State how many lines of the data contain the string "italic", treating uppercase and lowercase as different. Give only the number.

>> Begin

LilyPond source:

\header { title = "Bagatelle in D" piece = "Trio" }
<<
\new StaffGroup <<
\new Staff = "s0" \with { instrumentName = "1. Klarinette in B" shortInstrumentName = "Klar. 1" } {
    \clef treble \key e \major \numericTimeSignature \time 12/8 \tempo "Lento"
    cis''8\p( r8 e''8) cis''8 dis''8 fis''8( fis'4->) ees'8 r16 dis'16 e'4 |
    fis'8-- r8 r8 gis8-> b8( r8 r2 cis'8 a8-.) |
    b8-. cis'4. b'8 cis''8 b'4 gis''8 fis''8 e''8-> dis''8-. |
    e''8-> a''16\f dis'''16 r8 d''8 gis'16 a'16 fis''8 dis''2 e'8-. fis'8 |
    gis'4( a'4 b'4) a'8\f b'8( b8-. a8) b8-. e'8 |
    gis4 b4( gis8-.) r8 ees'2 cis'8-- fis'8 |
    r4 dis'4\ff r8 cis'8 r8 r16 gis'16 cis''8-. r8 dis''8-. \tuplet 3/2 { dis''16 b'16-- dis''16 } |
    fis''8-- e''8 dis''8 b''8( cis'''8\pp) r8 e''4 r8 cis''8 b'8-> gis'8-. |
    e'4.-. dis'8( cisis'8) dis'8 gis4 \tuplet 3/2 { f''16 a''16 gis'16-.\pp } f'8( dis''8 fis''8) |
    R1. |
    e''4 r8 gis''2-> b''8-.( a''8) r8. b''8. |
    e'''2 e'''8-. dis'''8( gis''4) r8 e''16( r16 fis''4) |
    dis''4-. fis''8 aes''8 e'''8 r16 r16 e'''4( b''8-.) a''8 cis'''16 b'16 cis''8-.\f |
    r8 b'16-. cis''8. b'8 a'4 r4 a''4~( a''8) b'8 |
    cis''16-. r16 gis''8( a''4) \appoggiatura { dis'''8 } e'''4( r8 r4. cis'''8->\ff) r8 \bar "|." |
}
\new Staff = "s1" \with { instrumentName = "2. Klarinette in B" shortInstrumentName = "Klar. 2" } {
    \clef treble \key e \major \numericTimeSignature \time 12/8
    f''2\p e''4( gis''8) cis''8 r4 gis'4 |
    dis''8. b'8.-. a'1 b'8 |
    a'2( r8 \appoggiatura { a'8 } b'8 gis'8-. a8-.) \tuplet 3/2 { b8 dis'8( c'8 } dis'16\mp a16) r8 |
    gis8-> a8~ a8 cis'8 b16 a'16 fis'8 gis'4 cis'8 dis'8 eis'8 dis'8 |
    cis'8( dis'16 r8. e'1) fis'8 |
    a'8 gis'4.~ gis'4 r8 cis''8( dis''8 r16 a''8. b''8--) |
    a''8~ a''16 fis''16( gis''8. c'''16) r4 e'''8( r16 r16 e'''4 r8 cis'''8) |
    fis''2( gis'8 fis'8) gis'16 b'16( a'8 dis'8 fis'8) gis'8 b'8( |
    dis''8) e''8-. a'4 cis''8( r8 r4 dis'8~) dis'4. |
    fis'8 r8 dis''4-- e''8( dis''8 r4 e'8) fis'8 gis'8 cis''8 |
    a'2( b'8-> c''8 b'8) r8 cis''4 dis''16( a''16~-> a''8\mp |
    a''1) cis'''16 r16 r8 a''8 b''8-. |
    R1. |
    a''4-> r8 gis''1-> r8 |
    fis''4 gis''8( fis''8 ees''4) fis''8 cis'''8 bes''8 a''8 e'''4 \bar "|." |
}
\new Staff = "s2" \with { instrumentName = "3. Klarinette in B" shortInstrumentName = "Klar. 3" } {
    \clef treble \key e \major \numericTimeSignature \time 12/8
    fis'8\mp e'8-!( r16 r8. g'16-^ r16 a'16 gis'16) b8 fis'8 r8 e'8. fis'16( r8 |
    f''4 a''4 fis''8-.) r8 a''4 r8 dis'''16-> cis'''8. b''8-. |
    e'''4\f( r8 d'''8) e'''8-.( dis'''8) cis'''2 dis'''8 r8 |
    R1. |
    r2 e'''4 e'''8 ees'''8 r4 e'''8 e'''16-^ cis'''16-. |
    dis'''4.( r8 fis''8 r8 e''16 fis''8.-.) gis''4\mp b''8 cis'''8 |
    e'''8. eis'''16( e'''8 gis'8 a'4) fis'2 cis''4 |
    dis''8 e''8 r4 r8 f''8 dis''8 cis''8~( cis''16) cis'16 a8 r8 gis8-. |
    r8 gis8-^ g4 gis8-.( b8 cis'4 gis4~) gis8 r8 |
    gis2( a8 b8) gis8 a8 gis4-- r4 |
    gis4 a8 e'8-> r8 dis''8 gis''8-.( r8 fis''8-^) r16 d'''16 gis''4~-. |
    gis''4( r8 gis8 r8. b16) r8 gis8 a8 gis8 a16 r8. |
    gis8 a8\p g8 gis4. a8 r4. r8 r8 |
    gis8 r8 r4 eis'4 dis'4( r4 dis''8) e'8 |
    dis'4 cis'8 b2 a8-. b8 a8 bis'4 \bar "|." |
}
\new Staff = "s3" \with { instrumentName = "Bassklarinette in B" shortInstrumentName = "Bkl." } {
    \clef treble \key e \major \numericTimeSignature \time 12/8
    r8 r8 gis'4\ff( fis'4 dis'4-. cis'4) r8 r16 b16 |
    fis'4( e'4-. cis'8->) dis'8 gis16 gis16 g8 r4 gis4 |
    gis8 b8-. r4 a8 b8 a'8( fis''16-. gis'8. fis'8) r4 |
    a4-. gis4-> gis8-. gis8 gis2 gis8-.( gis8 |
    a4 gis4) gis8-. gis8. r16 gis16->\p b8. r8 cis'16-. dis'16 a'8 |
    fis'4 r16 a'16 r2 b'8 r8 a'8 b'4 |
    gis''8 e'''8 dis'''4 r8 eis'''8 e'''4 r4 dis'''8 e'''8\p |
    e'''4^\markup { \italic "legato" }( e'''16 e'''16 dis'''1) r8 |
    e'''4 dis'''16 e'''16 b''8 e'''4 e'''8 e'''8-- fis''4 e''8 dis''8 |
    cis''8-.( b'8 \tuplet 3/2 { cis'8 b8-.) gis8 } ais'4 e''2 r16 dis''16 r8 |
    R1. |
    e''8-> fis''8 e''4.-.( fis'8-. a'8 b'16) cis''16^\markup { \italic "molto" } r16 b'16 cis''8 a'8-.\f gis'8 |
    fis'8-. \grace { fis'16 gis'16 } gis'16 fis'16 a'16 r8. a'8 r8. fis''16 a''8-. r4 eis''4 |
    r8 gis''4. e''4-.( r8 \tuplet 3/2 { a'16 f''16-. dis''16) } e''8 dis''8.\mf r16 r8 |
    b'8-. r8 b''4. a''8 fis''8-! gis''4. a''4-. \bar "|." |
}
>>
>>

>> End

**FINAL RESULT:** 2